- **Activity**
Give the number of lines in the records below that include "plus", and nothing more.

=== Begin Enclosure ===

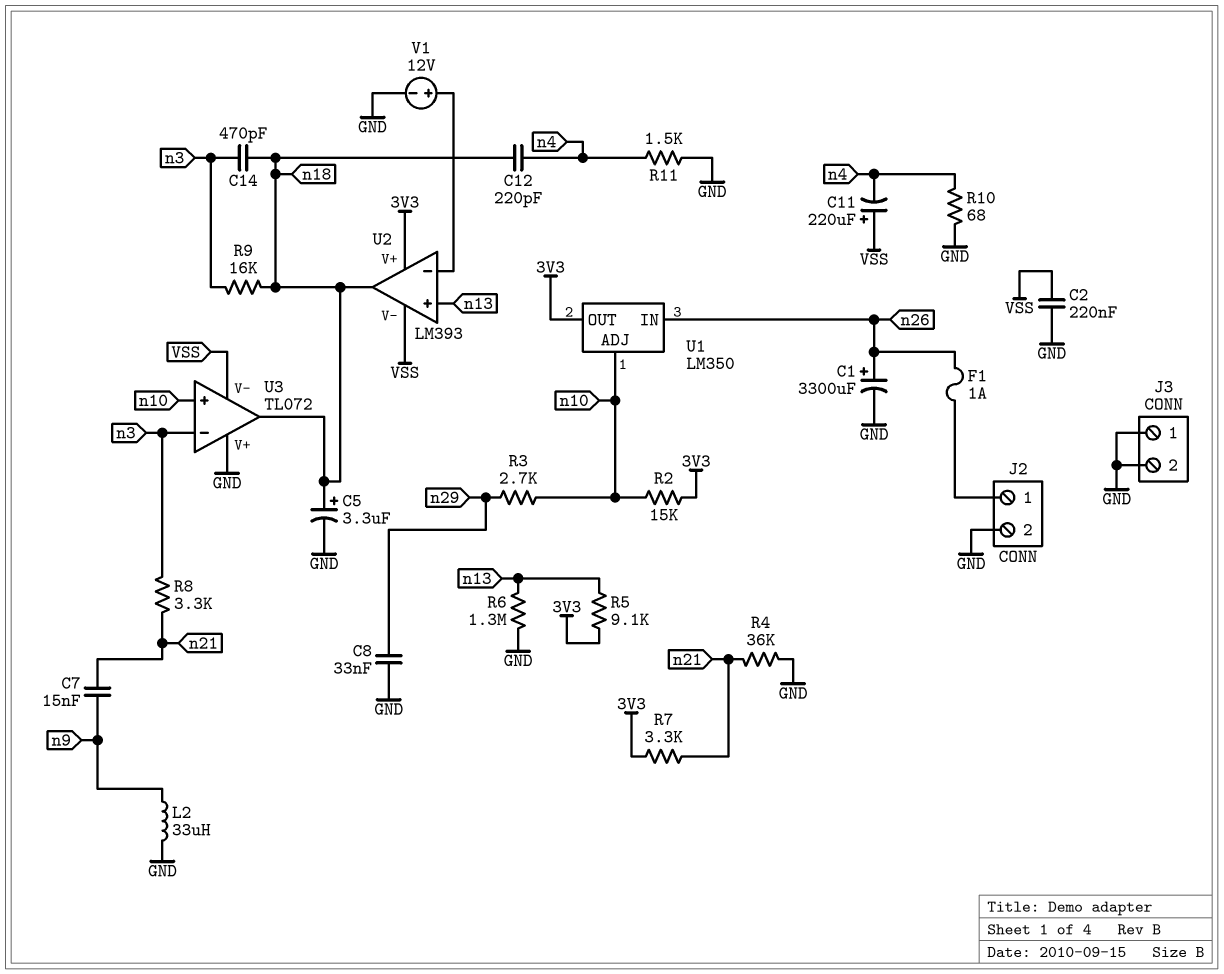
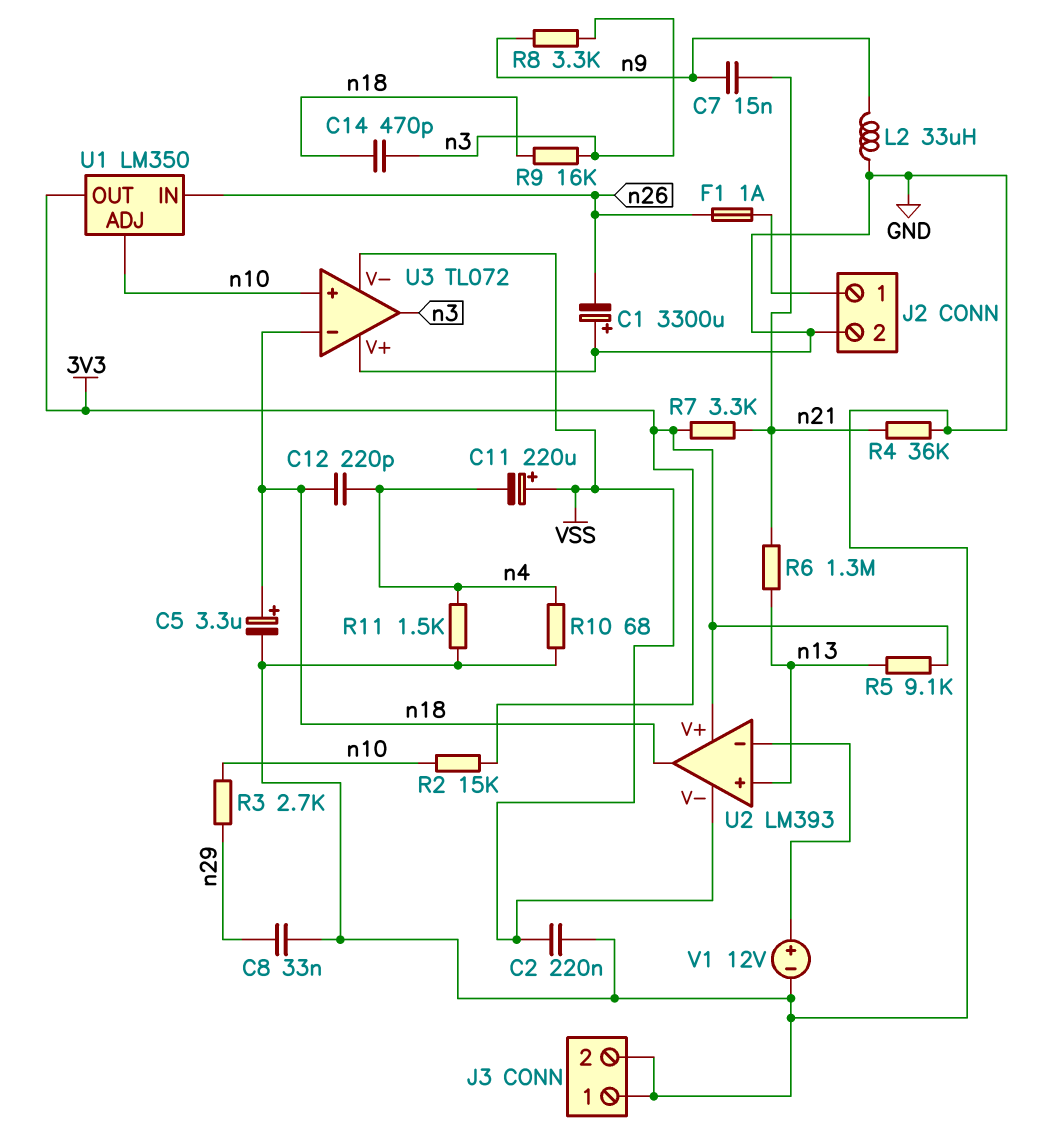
C1: 3300uF (plus n26, minus GND) -> 3300uF (plus GND, minus n26)
R6: 1.3M (GND, n13) -> 1.3M (n13, n21)
R8: 3.3k (n3, n21) -> 3.3k (n3, n9)
U3 pin in-: n3 -> n18
U3 pin out: n18 -> n3

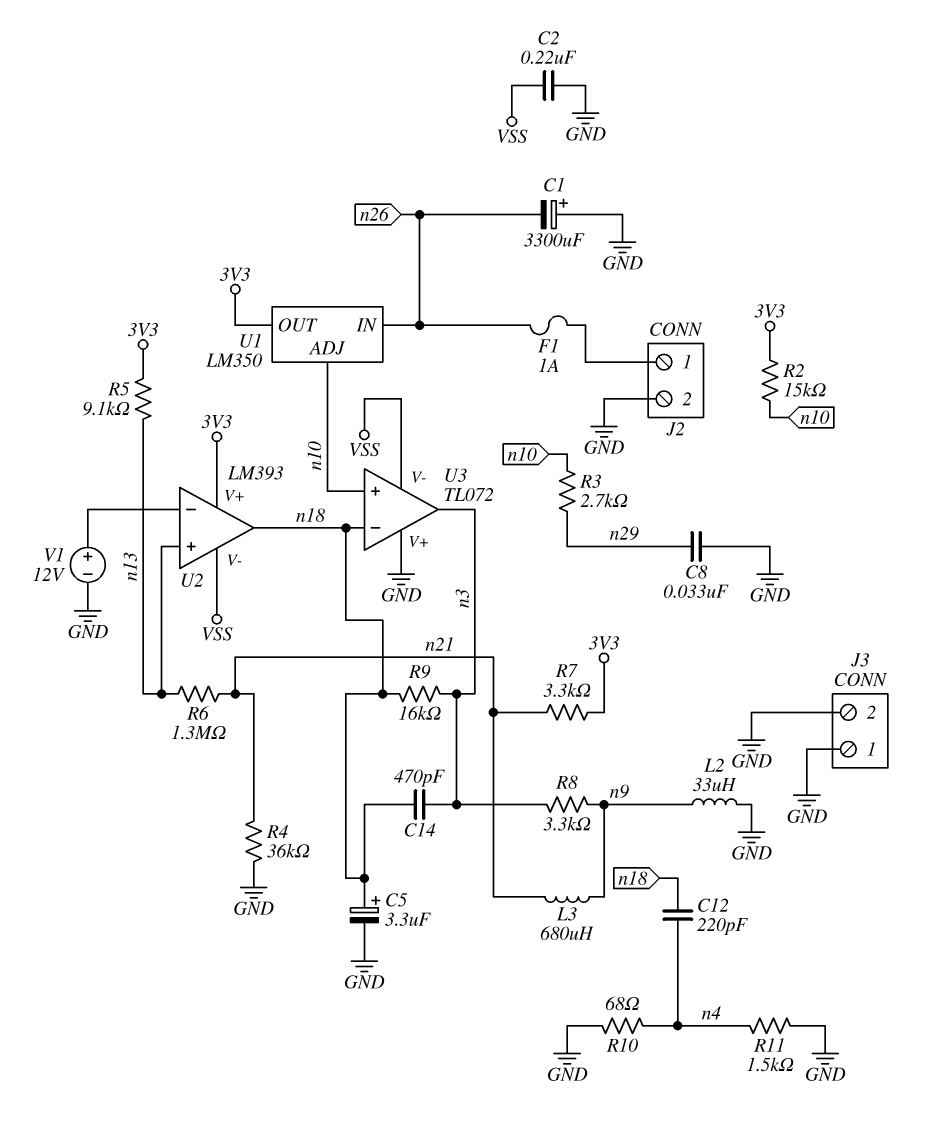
C7: 15nF (n9, n21) -> none
C11: 220uF (plus VSS, minus n4) -> none
L3: none -> 680uH (n9, n21)

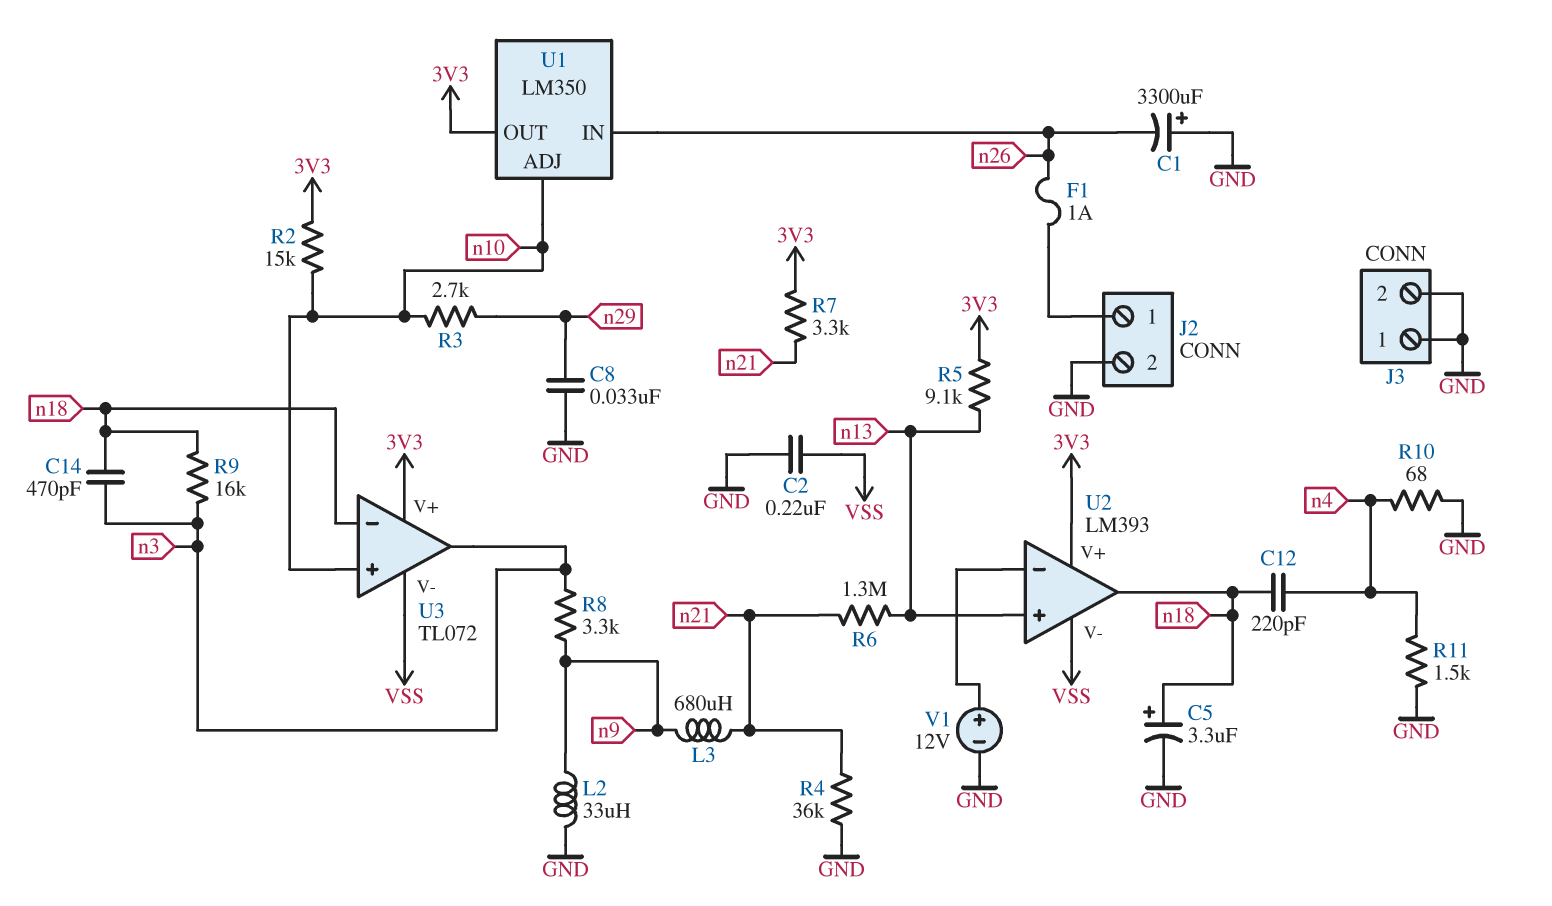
U3 pin V+: GND -> 3V3

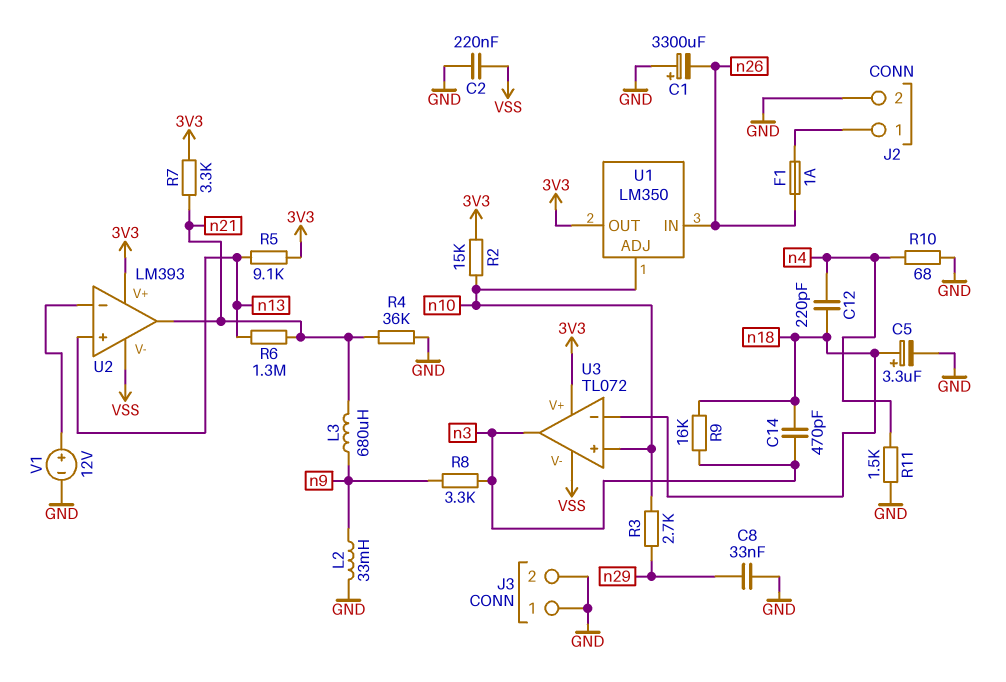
L2: 33uH (GND, n9) -> 33mH (GND, n9)
U2 pin out: n18 -> n21

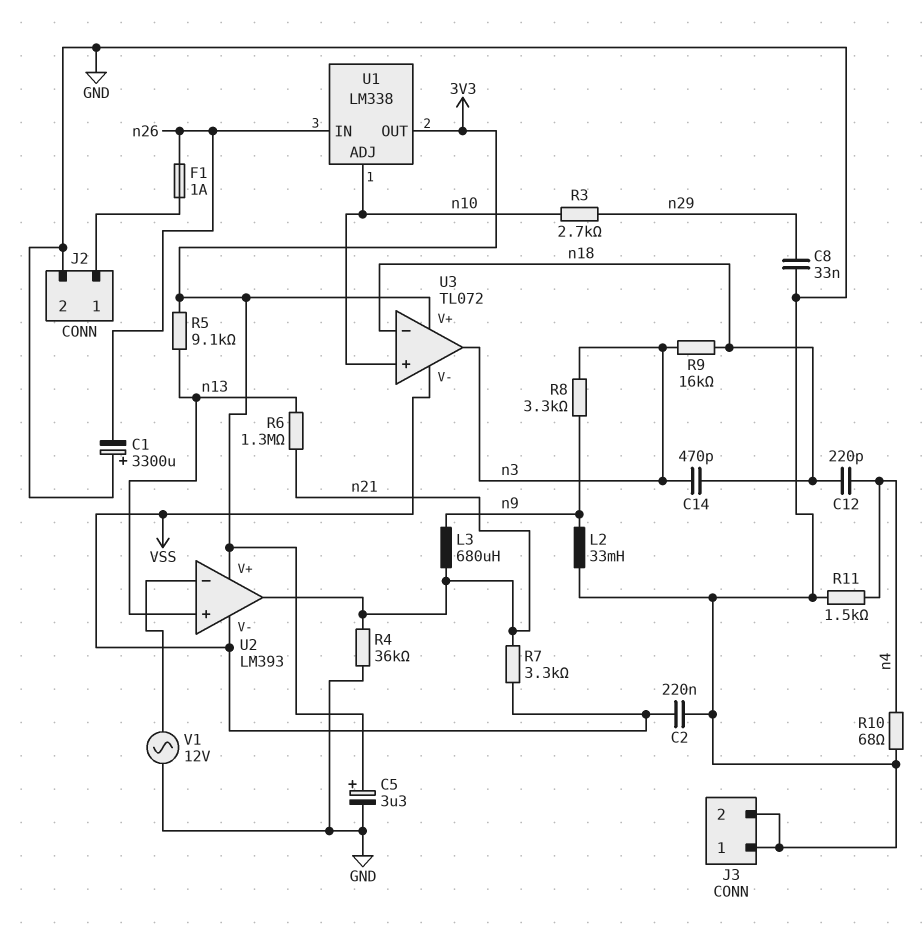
C5: 3.3uF (plus n18, minus GND) -> 3.3uF (plus 3V3, minus GND)
R2: 15k (3V3, n10) -> none
R7: 3.3k (3V3, n21) -> 3.3k (VSS, n21)
U1: LM350 -> LM338
V1: 12V (plus U2/in-, minus GND) -> AC 12V (GND, U2/in-)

=== End Enclosure ===

- **Your solution**
4